# Records supplied
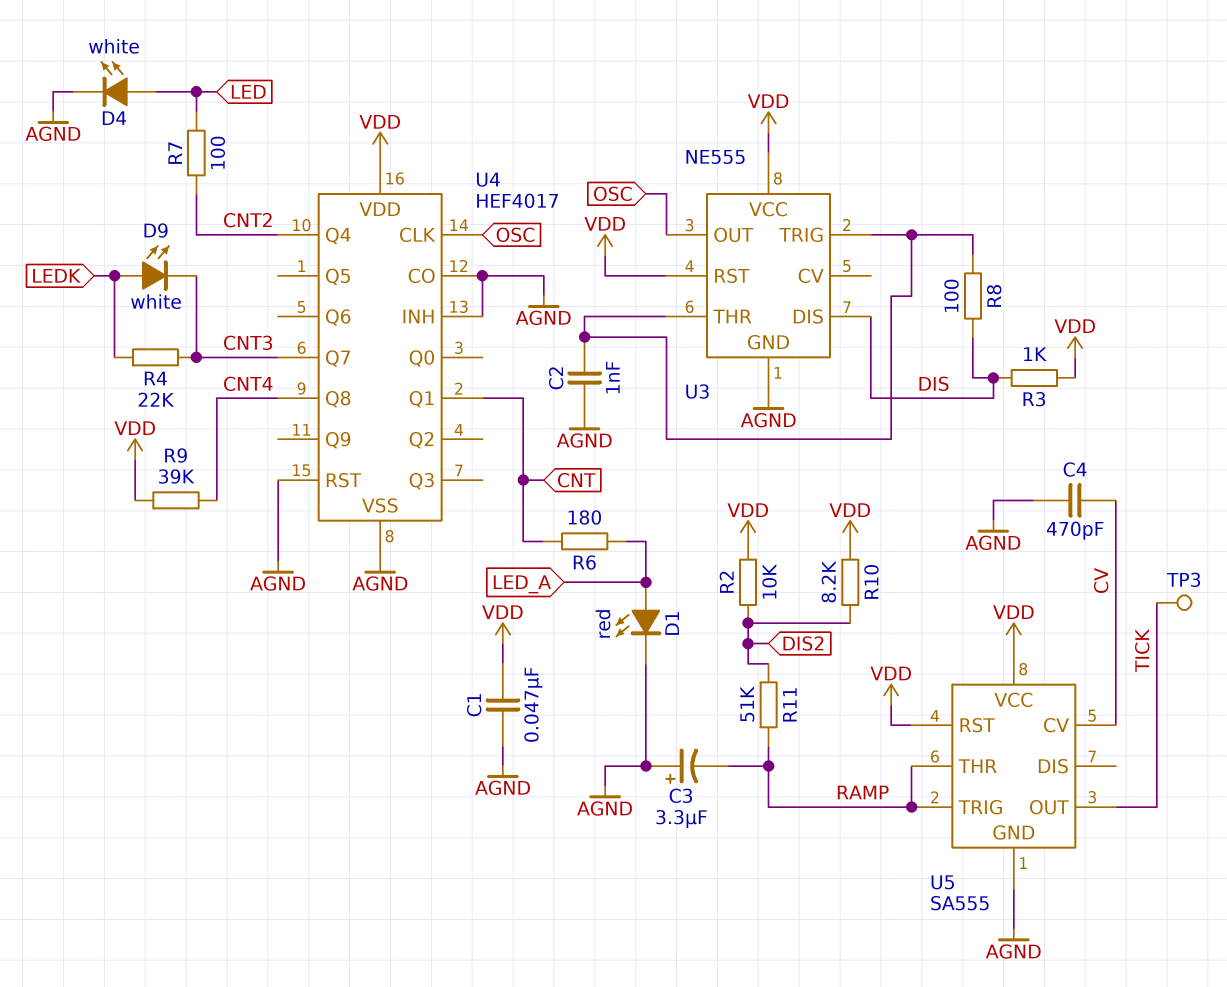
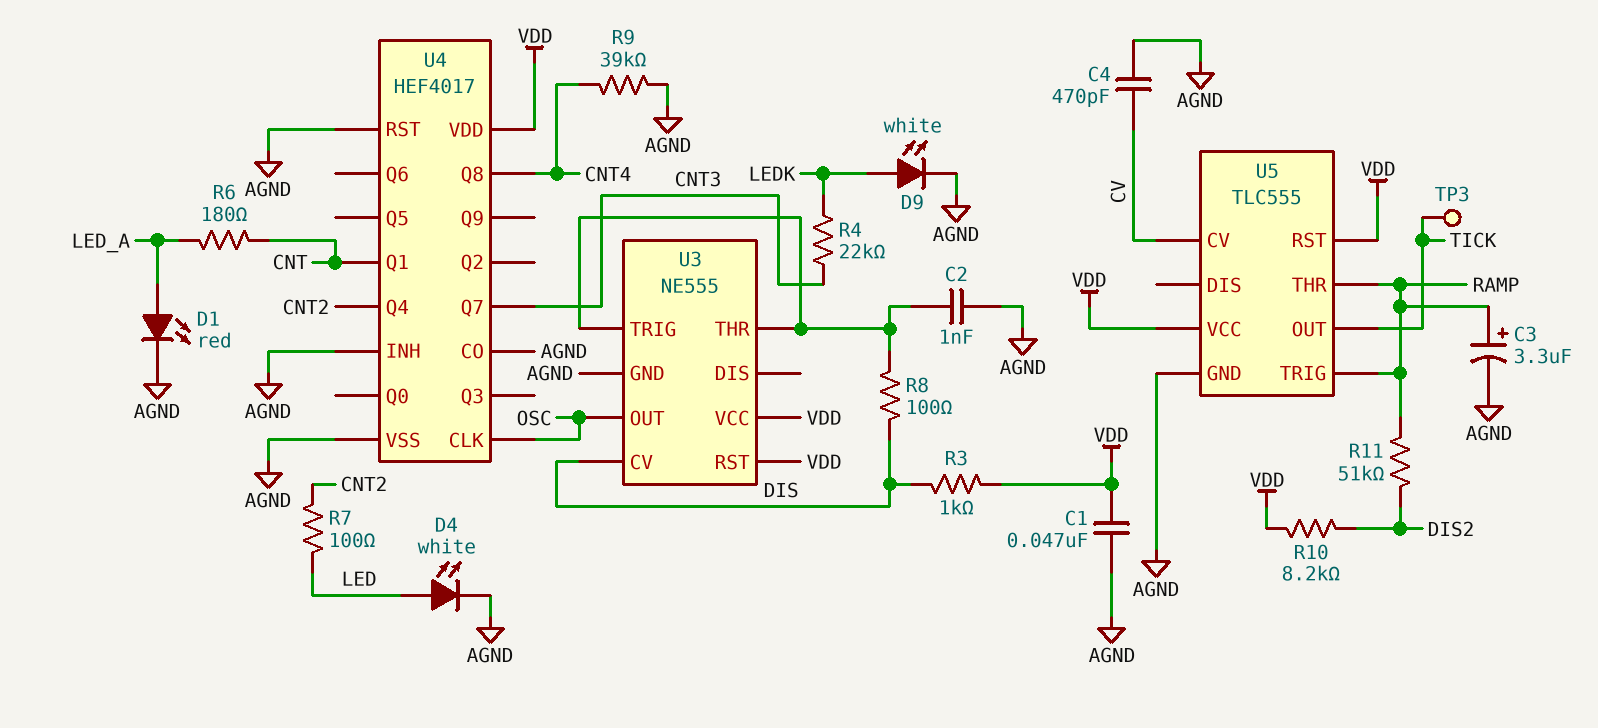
C3: 3.3uF (plus AGND, minus RAMP) -> 3.3uF (plus RAMP, minus AGND)
D9: LED white (A LEDK, K CNT3) -> LED white (A LEDK, K AGND)
R2: 10k (DIS2, VDD) -> none
R9: 39k (CNT4, VDD) -> 39k (AGND, CNT4)
U3 pin CV: none -> DIS
U3 pin DIS: DIS -> none
U5: SA555 -> TLC555

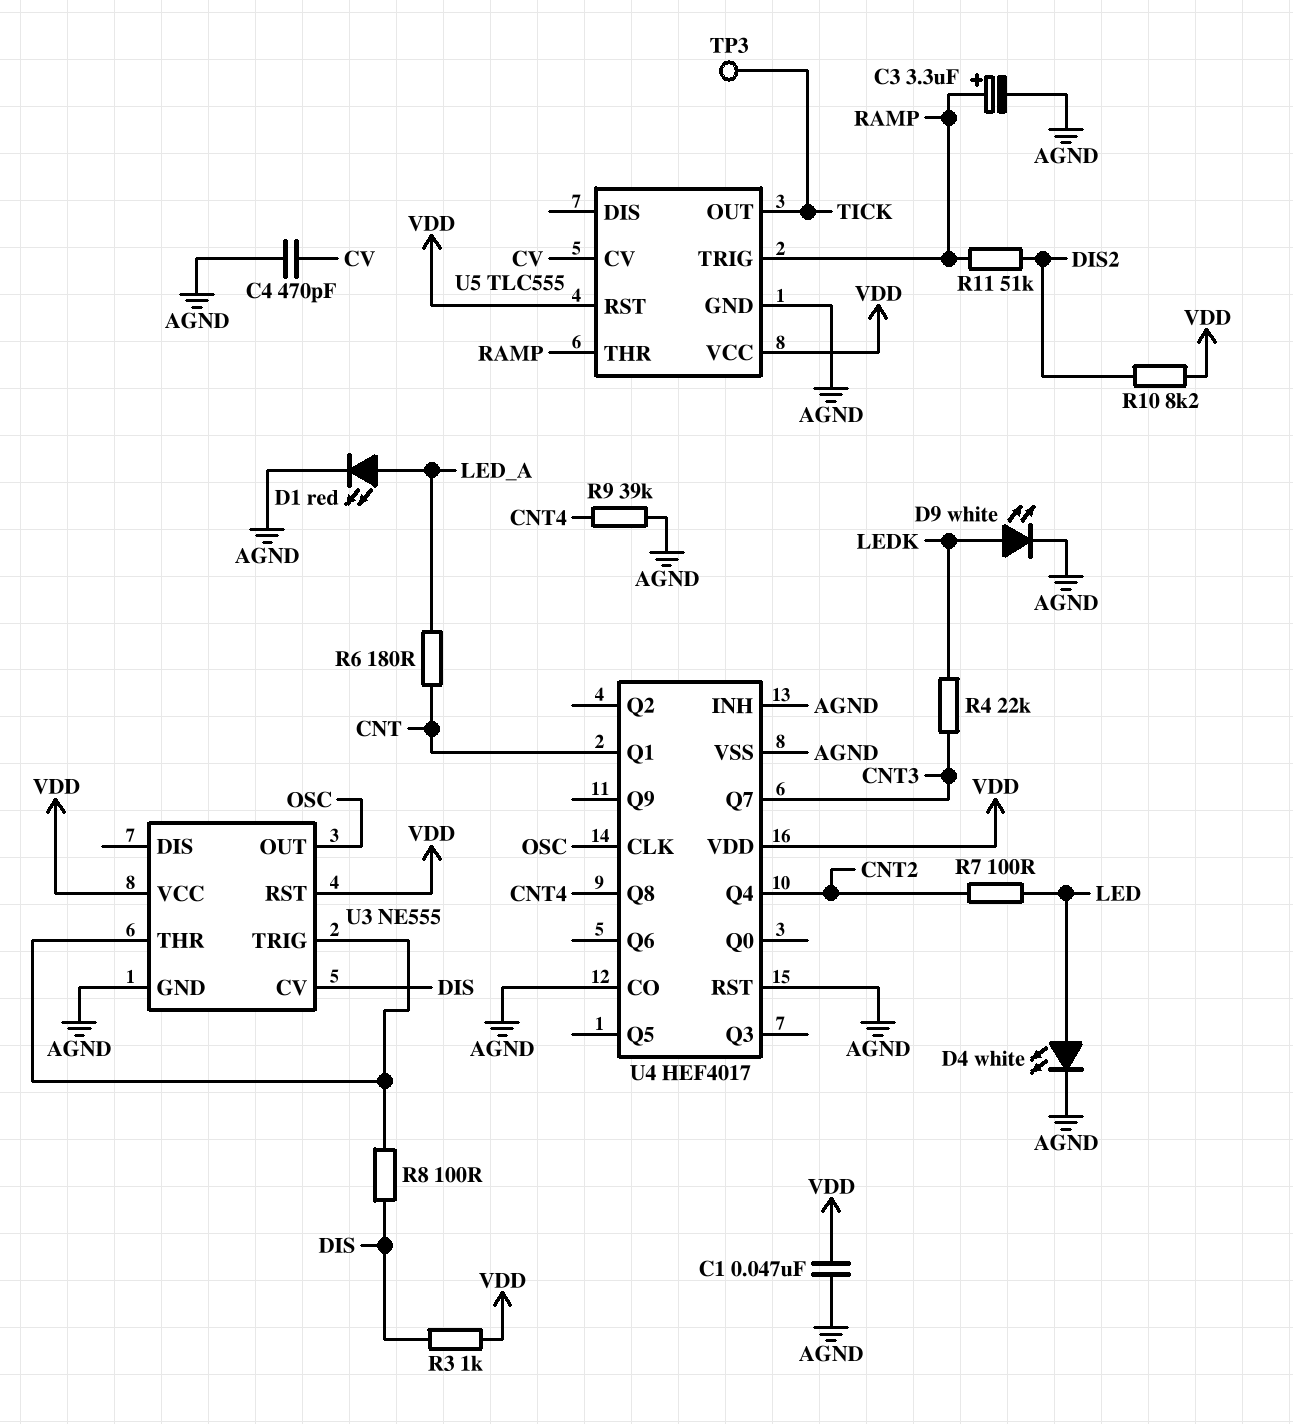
C2: 1nF (AGND, U3/THR) -> none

# How to complete this task
Repeat verbatim the lines from the one with "D9: LED white" through the end of the listing above. Include both ends, add nothing, and exclude the pictures.

# Solution for this problem
D9: LED white (A LEDK, K CNT3) -> LED white (A LEDK, K AGND)
R2: 10k (DIS2, VDD) -> none
R9: 39k (CNT4, VDD) -> 39k (AGND, CNT4)
U3 pin CV: none -> DIS
U3 pin DIS: DIS -> none
U5: SA555 -> TLC555

C2: 1nF (AGND, U3/THR) -> none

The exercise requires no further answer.